▸ **Exercise data**:
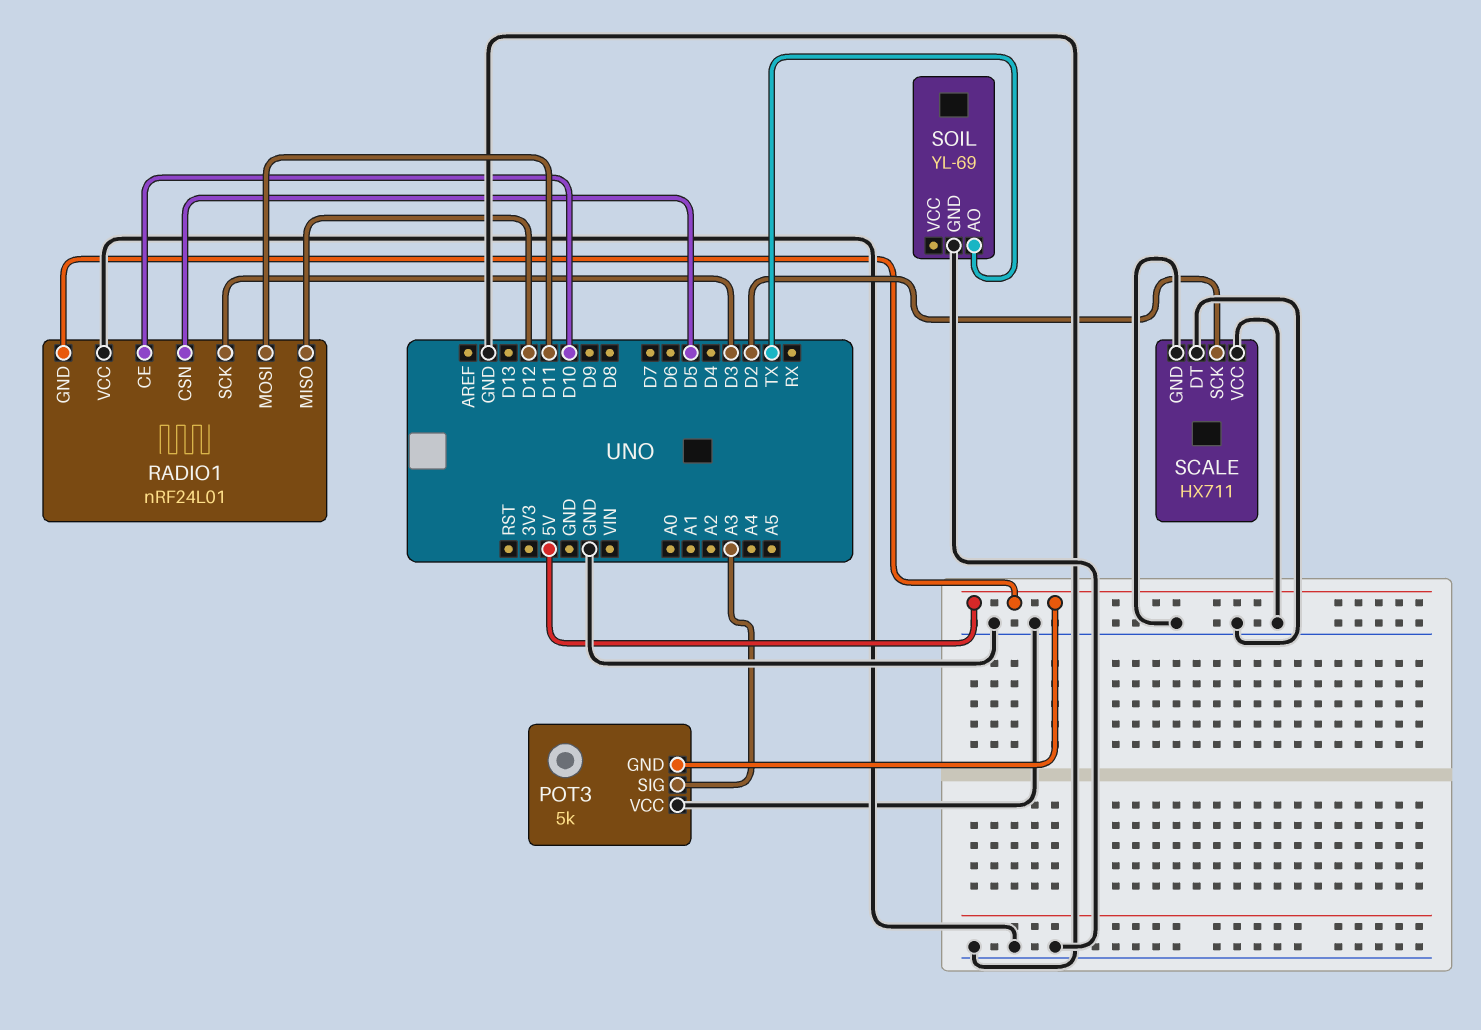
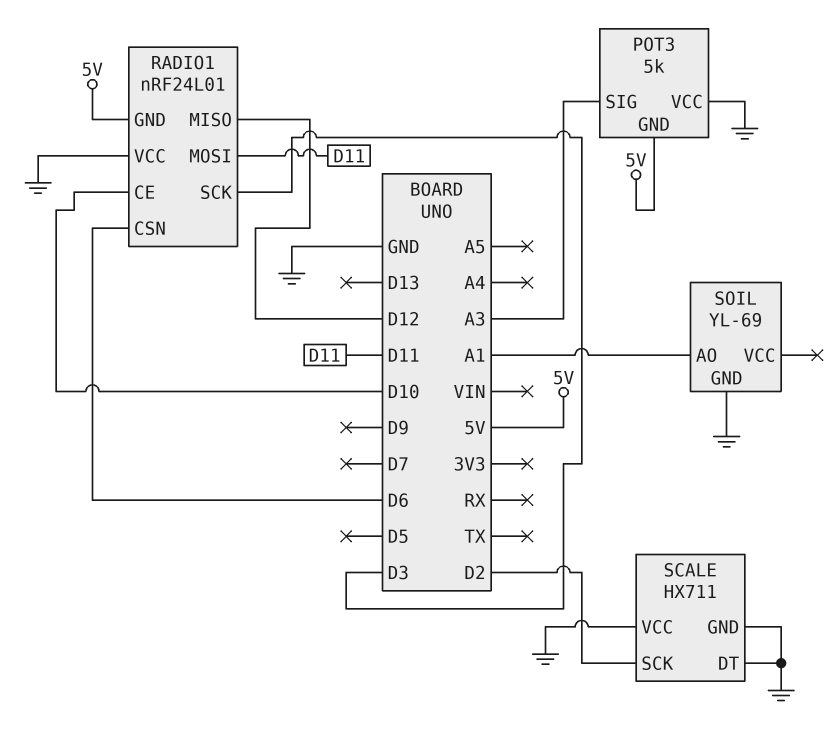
RADIO1 pin CSN: D5 -> D6
SOIL pin AO: TX -> A1

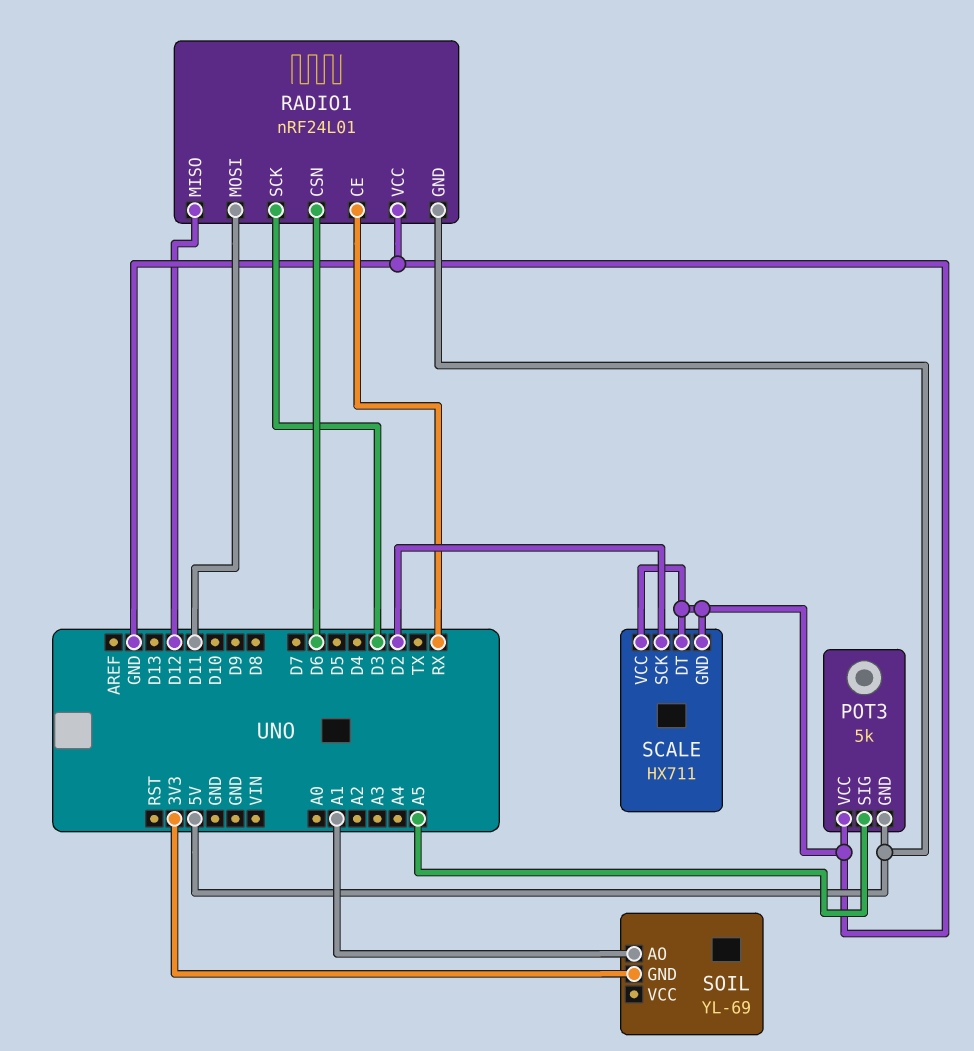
POT3 pin SIG: A3 -> A5
RADIO1 pin CE: D10 -> RX
SOIL pin GND: GND -> 3V3

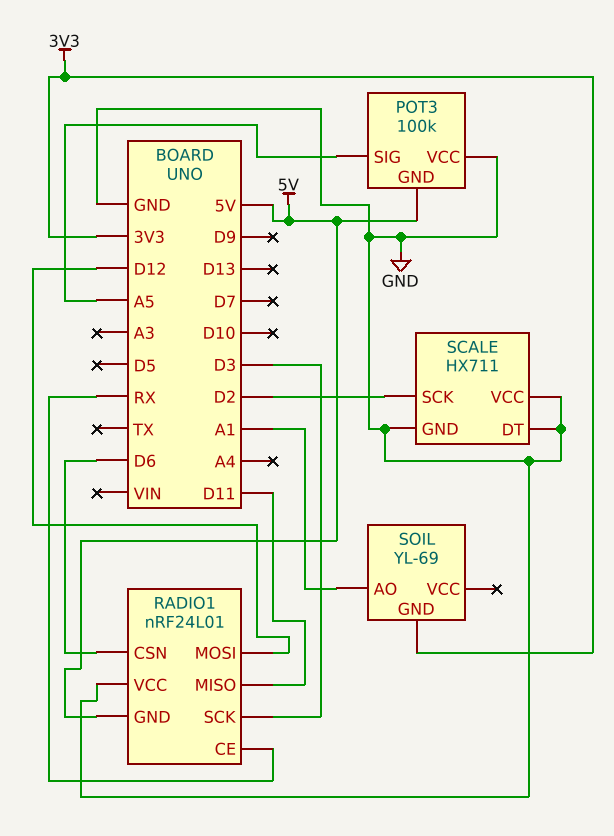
POT3: 5k -> 100k
RADIO1 pin MISO: D12 -> D11
RADIO1 pin MOSI: D11 -> D12

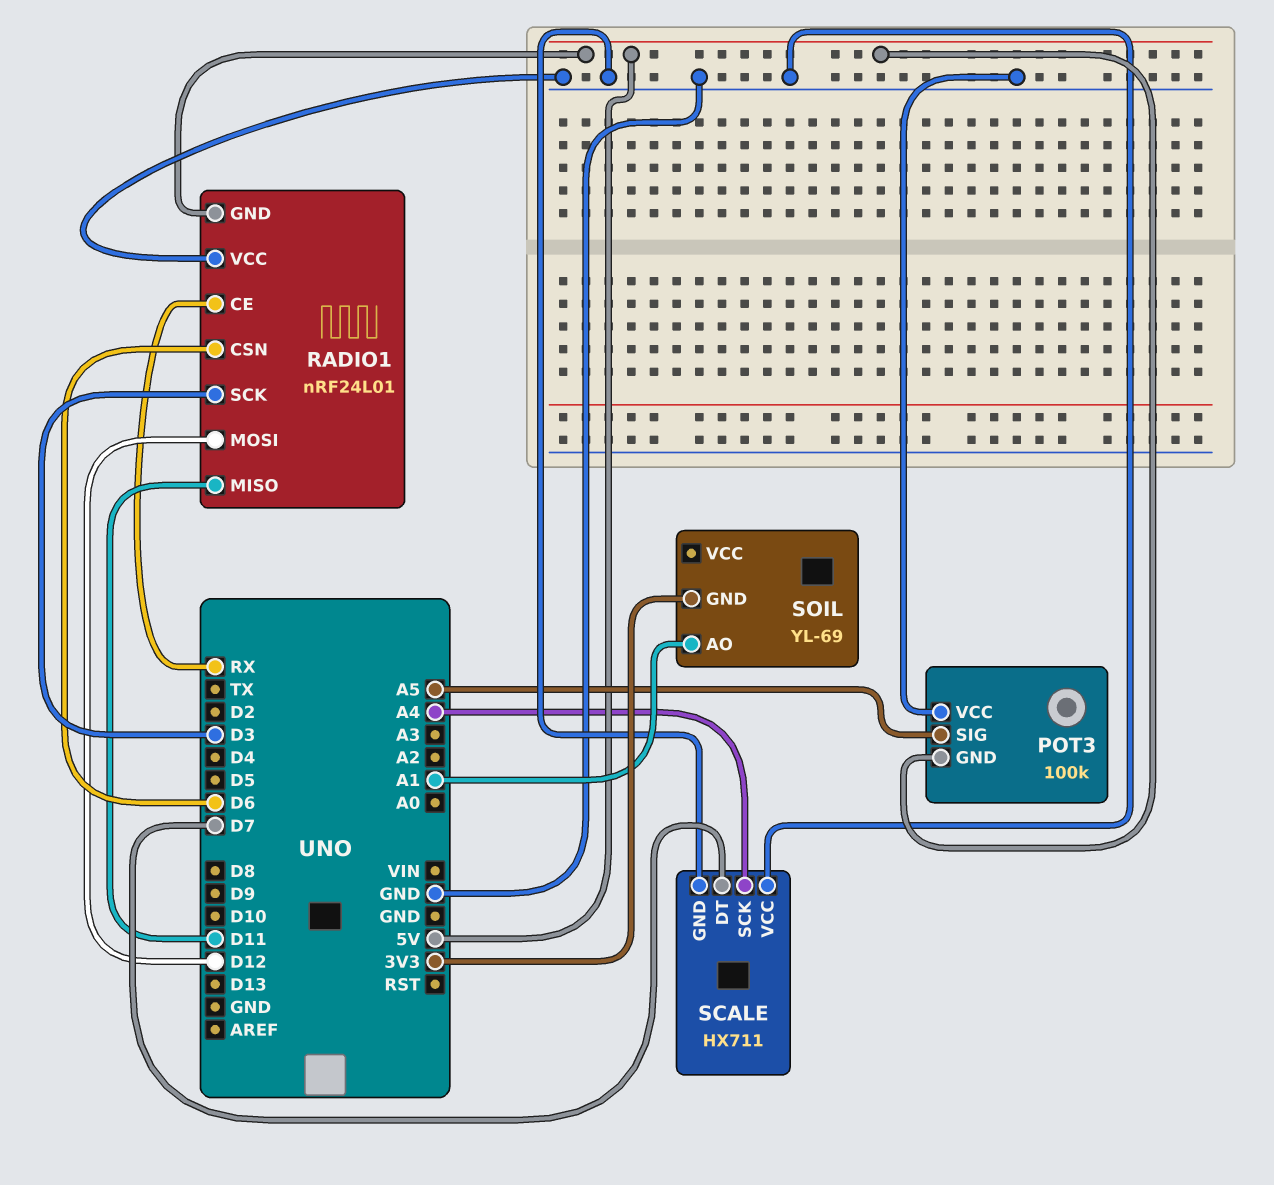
SCALE pin DT: GND -> D7
SCALE pin SCK: D2 -> A4

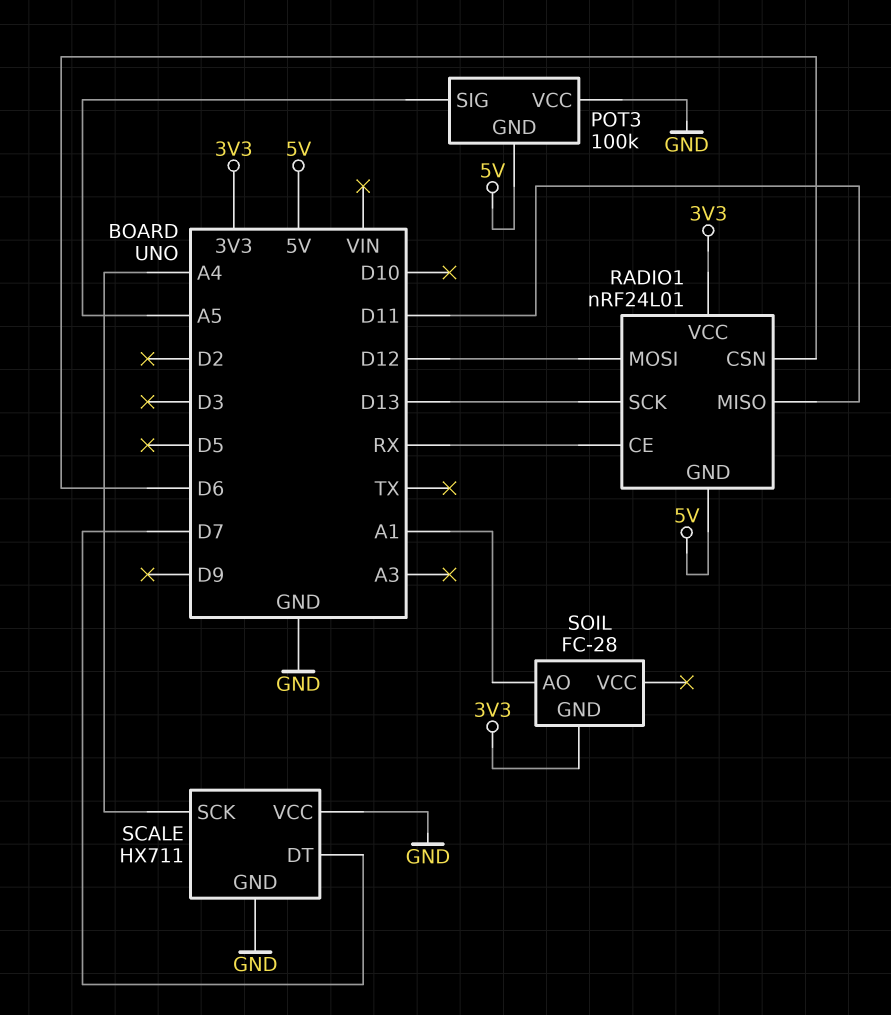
RADIO1 pin SCK: D3 -> D13
RADIO1 pin VCC: GND -> 3V3
SOIL: YL-69 -> FC-28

▸ **What is expected**:
Copy the entries above verbatim. Pictures do not belong in the copy.

▸ **Finished task**:
RADIO1 pin CSN: D5 -> D6
SOIL pin AO: TX -> A1

POT3 pin SIG: A3 -> A5
RADIO1 pin CE: D10 -> RX
SOIL pin GND: GND -> 3V3

POT3: 5k -> 100k
RADIO1 pin MISO: D12 -> D11
RADIO1 pin MOSI: D11 -> D12

SCALE pin DT: GND -> D7
SCALE pin SCK: D2 -> A4

RADIO1 pin SCK: D3 -> D13
RADIO1 pin VCC: GND -> 3V3
SOIL: YL-69 -> FC-28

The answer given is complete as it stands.